-------- SUPPLIED MATERIAL

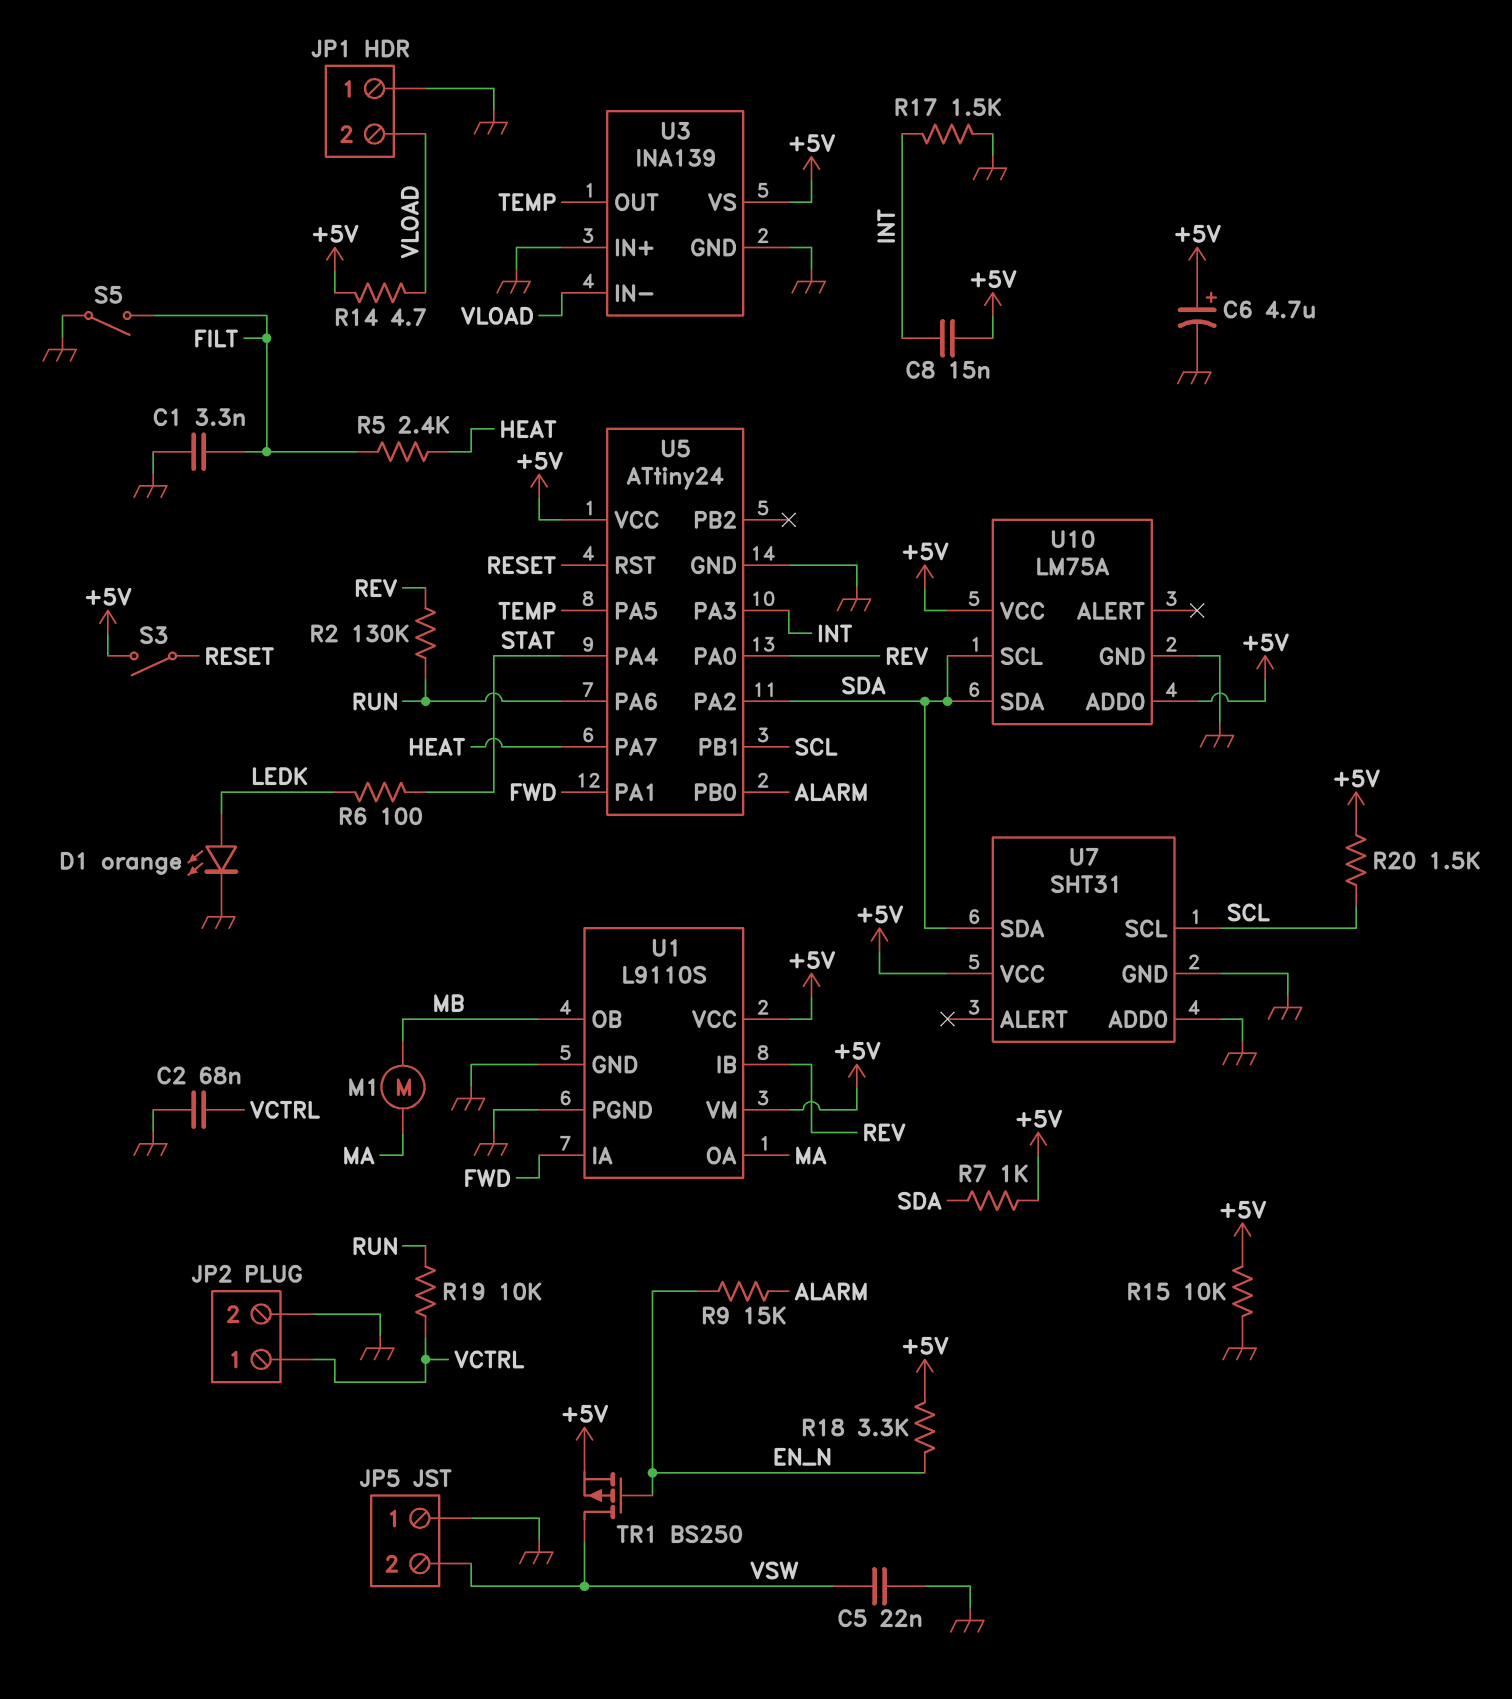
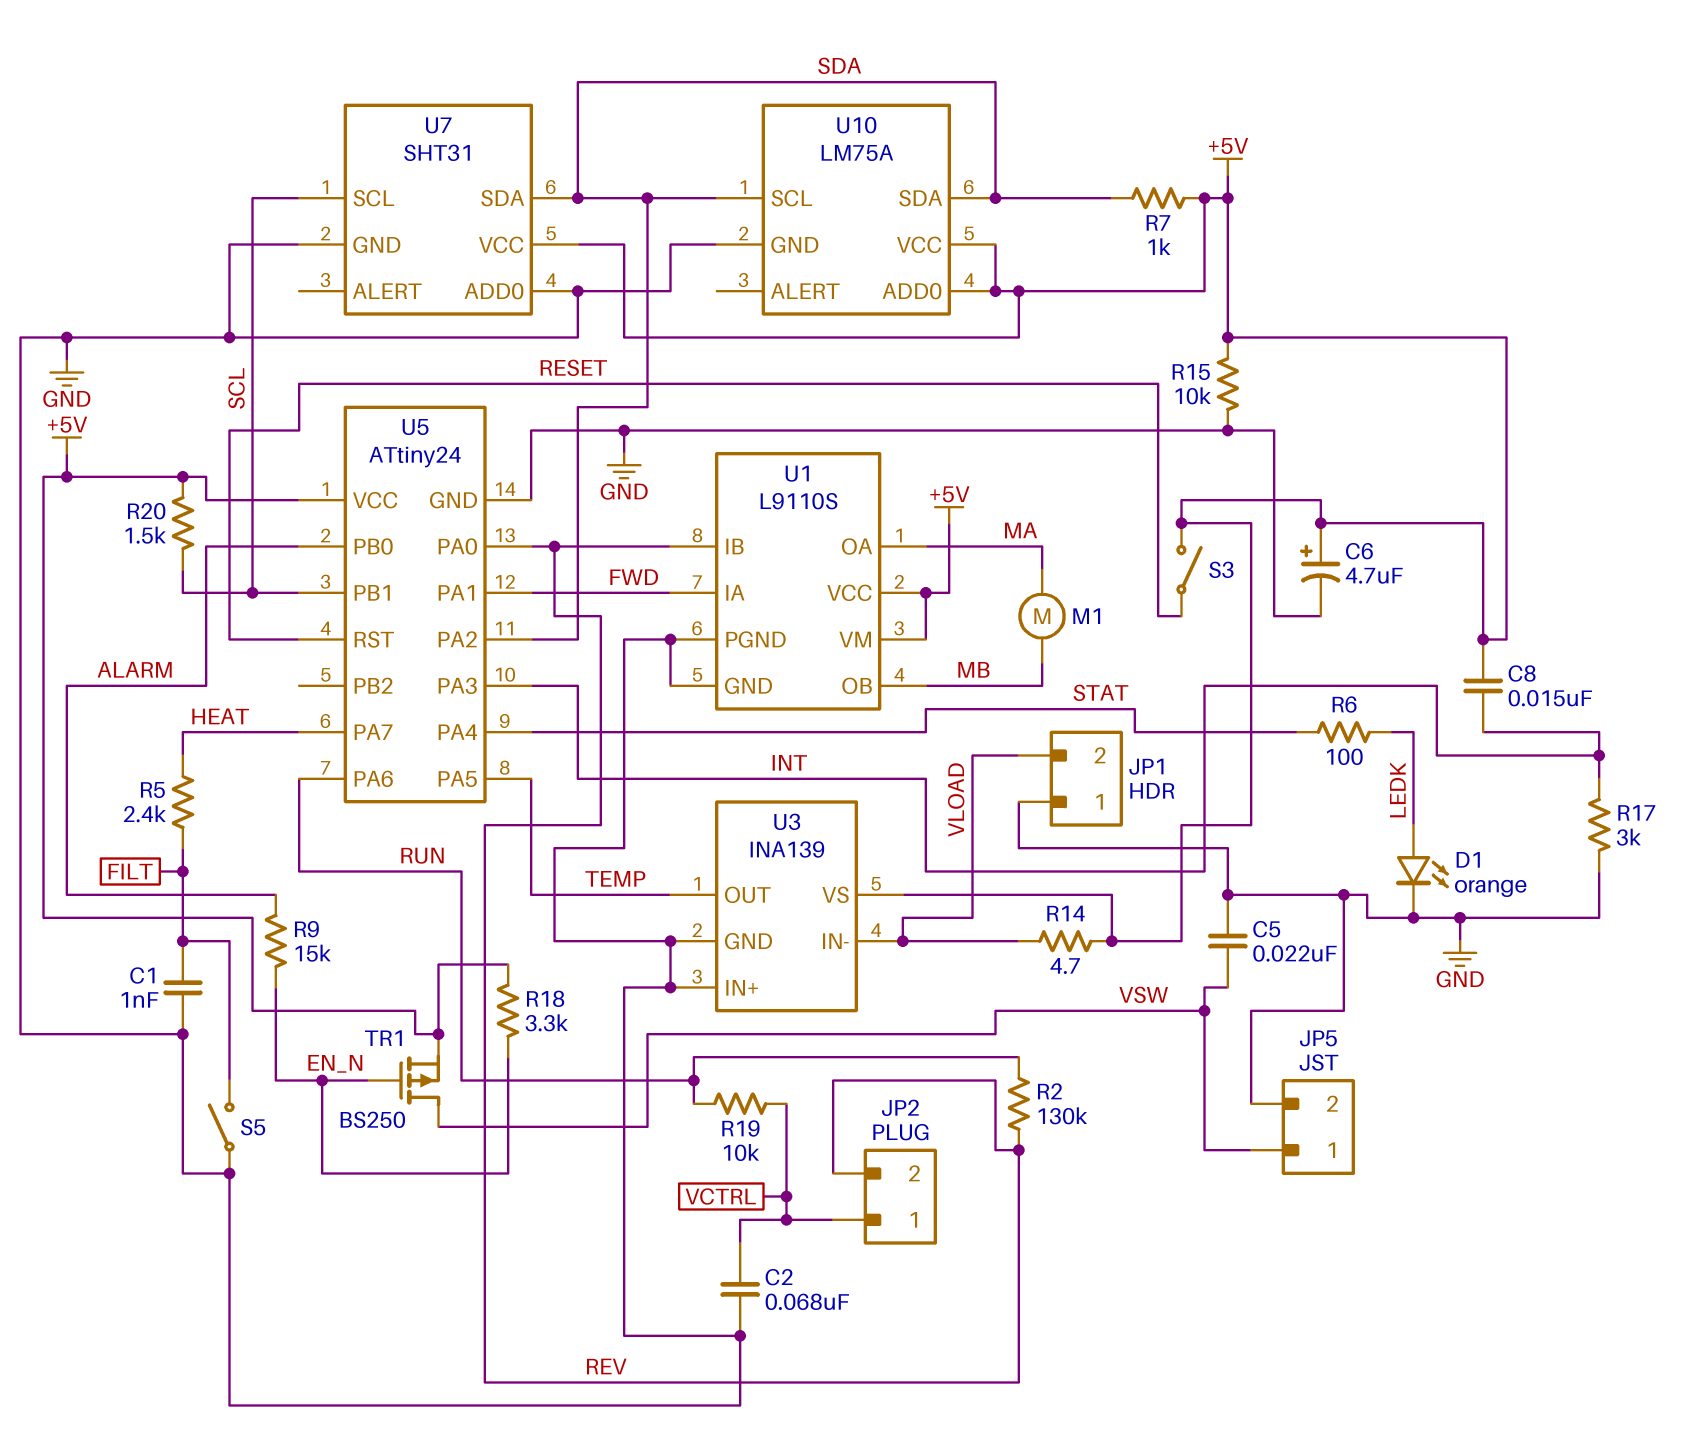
C1: 3.3nF (FILT, GND) -> 1nF (FILT, GND)
JP2 pin 2: GND -> REV
JP5 pin 1: GND -> VSW
JP5 pin 2: VSW -> GND
R17: 1.5k (GND, INT) -> 3k (GND, INT)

----------------

WHAT THIS TASK INVOLVES
When you repeat the material, keep every word exact and drop the pictures.

SOLUTION
C1: 3.3nF (FILT, GND) -> 1nF (FILT, GND)
JP2 pin 2: GND -> REV
JP5 pin 1: GND -> VSW
JP5 pin 2: VSW -> GND
R17: 1.5k (GND, INT) -> 3k (GND, INT)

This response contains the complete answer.